■ **TASK GOAL**: Whenever the word "from" shows up in a line of the data, copy that line.
BEGIN
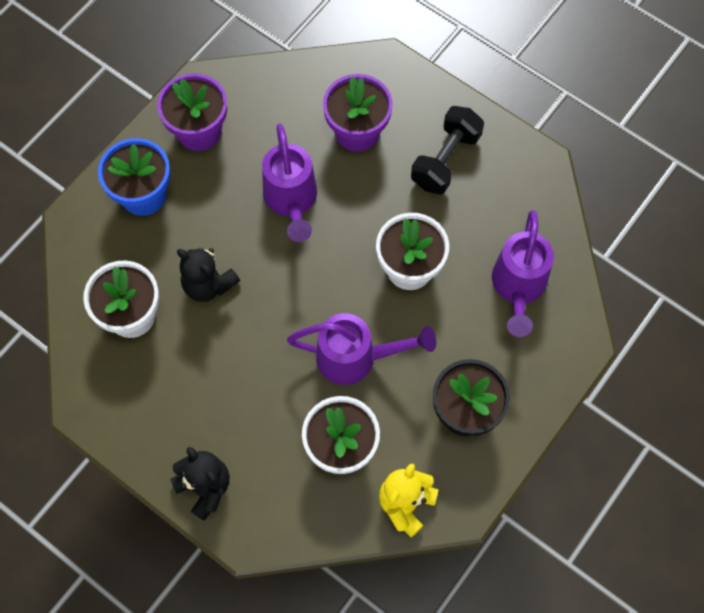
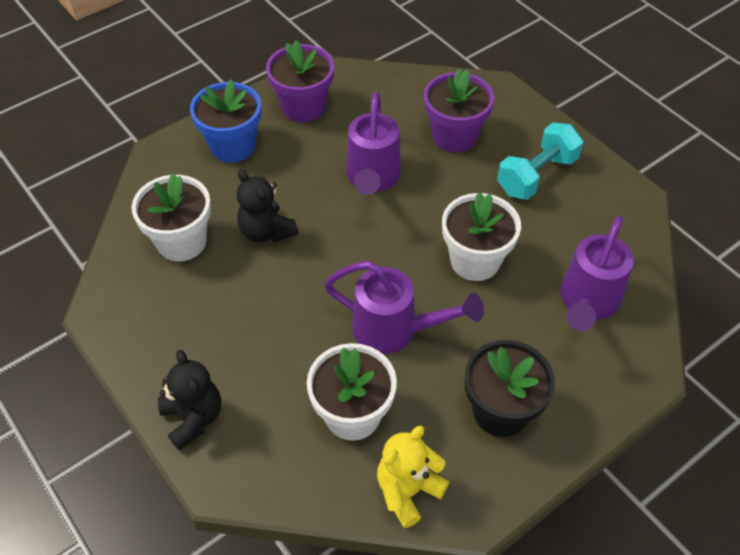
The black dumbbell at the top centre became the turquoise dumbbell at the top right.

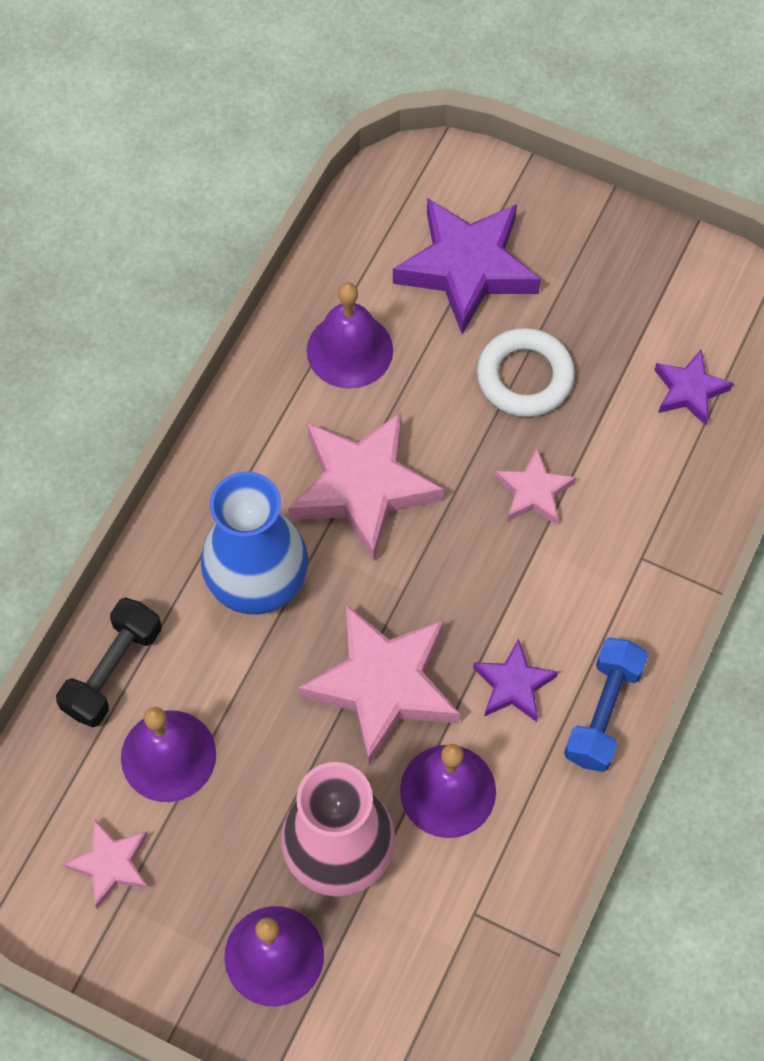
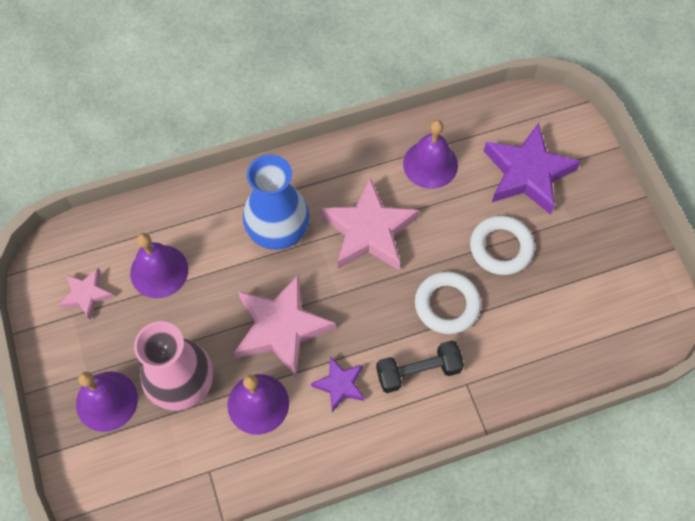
The blue dumbbell at the middle right disappeared.
The purple star (3rd from left) at the middle right disappeared.
The black dumbbell moved from the middle left to the bottom centre.
The pink star (4th from left) at the middle right was replaced by the white ring (1st from left) at the centre.

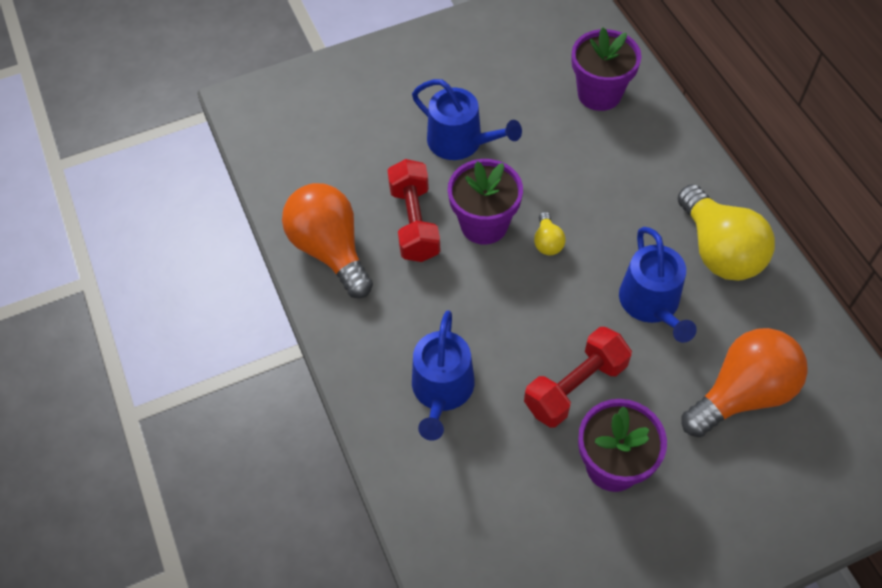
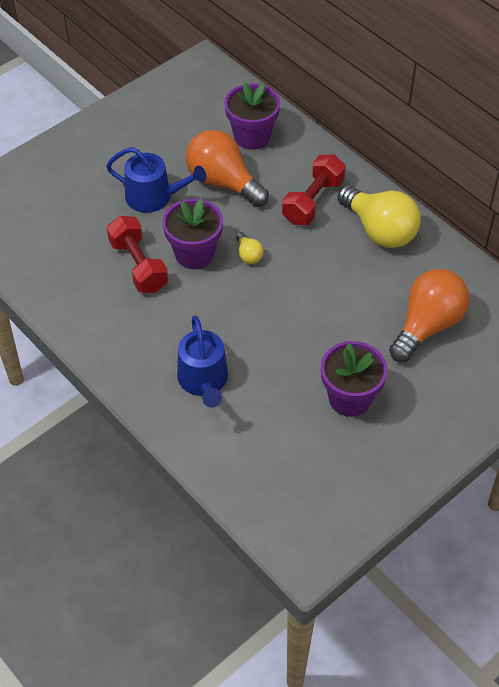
The blue watering can (3rd from left) at the middle right disappeared.
The orange light bulb (1st from left) moved from the centre to the top centre.
The red dumbbell (2nd from left) moved from the centre to the top centre.

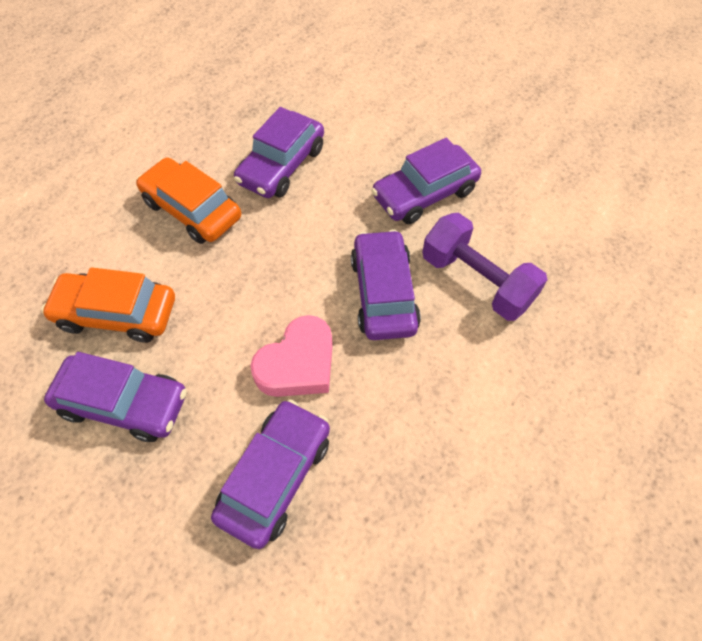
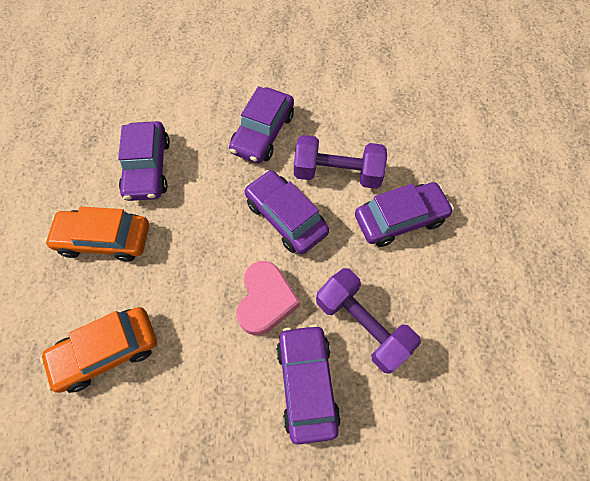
The purple dumbbell (2nd from left) at the bottom centre appeared.
The purple car (1st from left in the first image) moved from the middle left to the middle right.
END
■ **RESPONSE BELOW**:
The purple star (3rd from left) at the middle right disappeared.
The black dumbbell moved from the middle left to the bottom centre.
The pink star (4th from left) at the middle right was replaced by the white ring (1st from left) at the centre.
The blue watering can (3rd from left) at the middle right disappeared.
The orange light bulb (1st from left) moved from the centre to the top centre.
The red dumbbell (2nd from left) moved from the centre to the top centre.
The purple dumbbell (2nd from left) at the bottom centre appeared.
The purple car (1st from left in the first image) moved from the middle left to the middle right.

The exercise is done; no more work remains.